- _Exercise directions_
Word for word, reproduce each line of the data below, omitting every image.

[Data excerpts]
• • • •

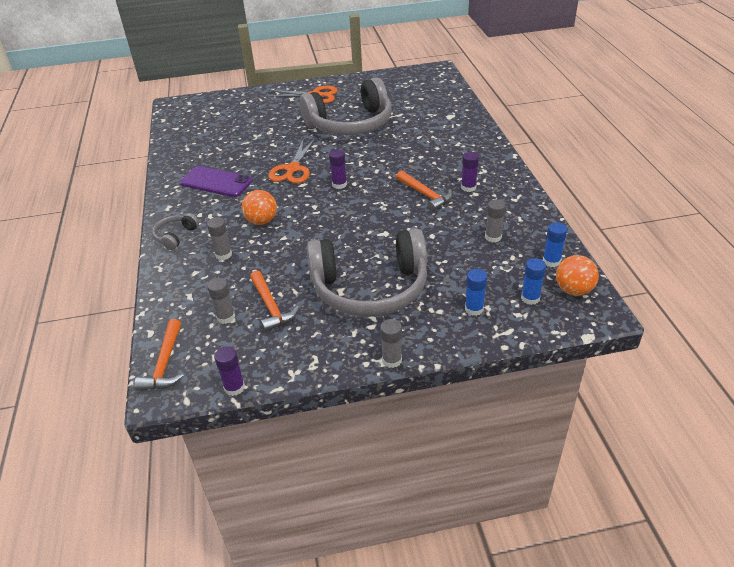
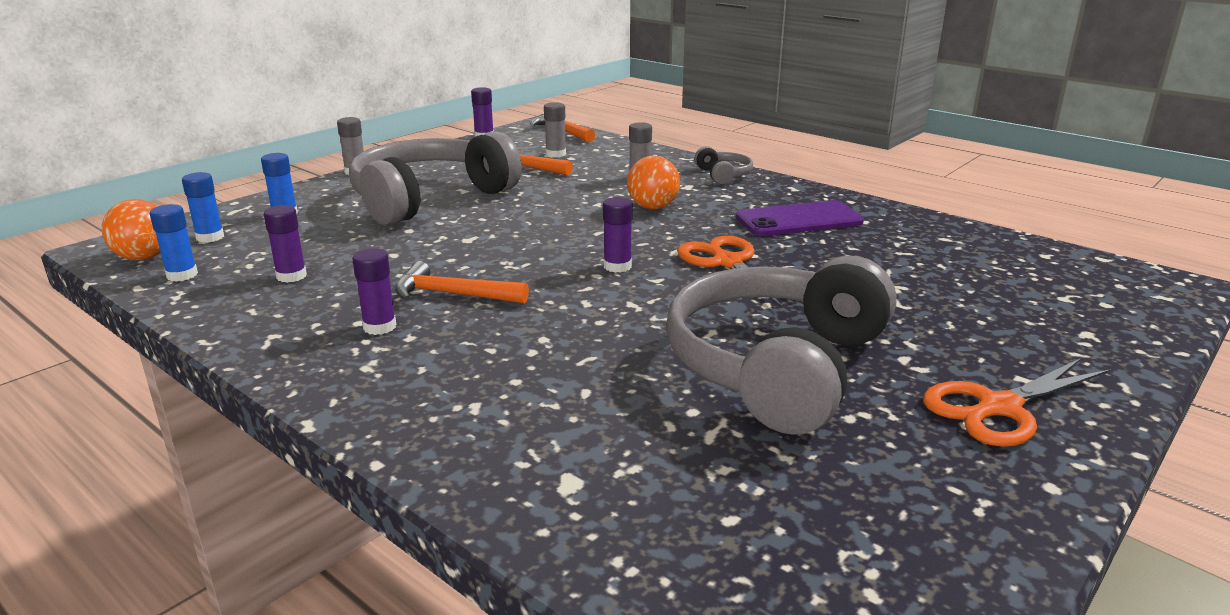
camera: 140 degrees right, 15 degrees down
(493, 237) = (291, 276): grey glue stick -> purple glue stick

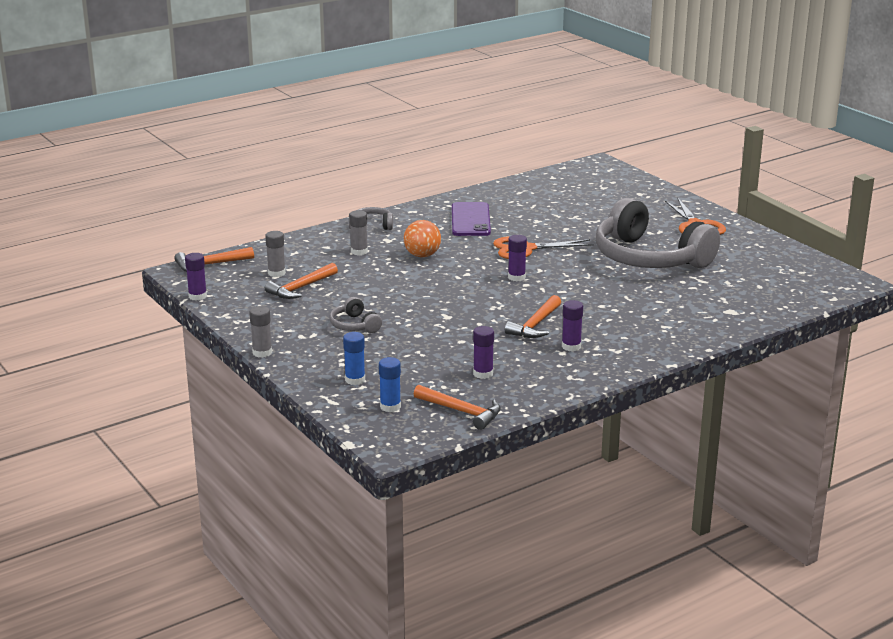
camera: 75 degrees left, 0 degrees up
(144, 257) = (419, 429): orange ball -> none
(182, 275) = (462, 412): blue glue stick -> orange hammer
(429, 198) = (354, 325): grey headphones -> grey headphones, size x0.41

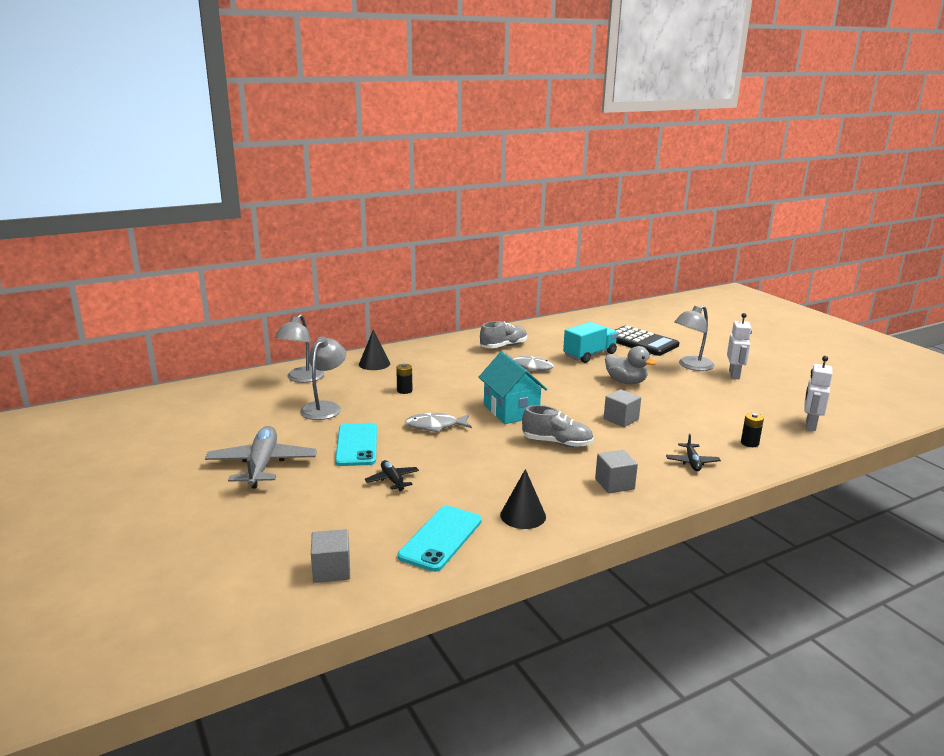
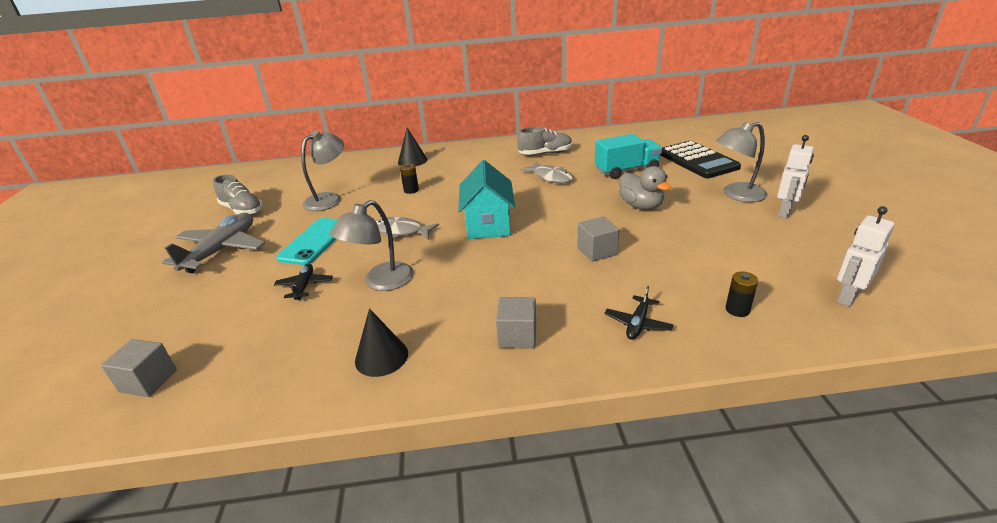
camera: 25 degrees right, 10 degrees up
(302, 378) = (340, 169): grey lamp -> grey lamp (381, 282)
(441, 538) = (276, 367): turquoise phone -> none
(557, 443) = (500, 270): grey shoe -> grey shoe (242, 210)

• • • •

- _Problem solution_
camera: 140 degrees right, 15 degrees down
(493, 237) = (291, 276): grey glue stick -> purple glue stick

camera: 75 degrees left, 0 degrees up
(144, 257) = (419, 429): orange ball -> none
(182, 275) = (462, 412): blue glue stick -> orange hammer
(429, 198) = (354, 325): grey headphones -> grey headphones, size x0.41

camera: 25 degrees right, 10 degrees up
(302, 378) = (340, 169): grey lamp -> grey lamp (381, 282)
(441, 538) = (276, 367): turquoise phone -> none
(557, 443) = (500, 270): grey shoe -> grey shoe (242, 210)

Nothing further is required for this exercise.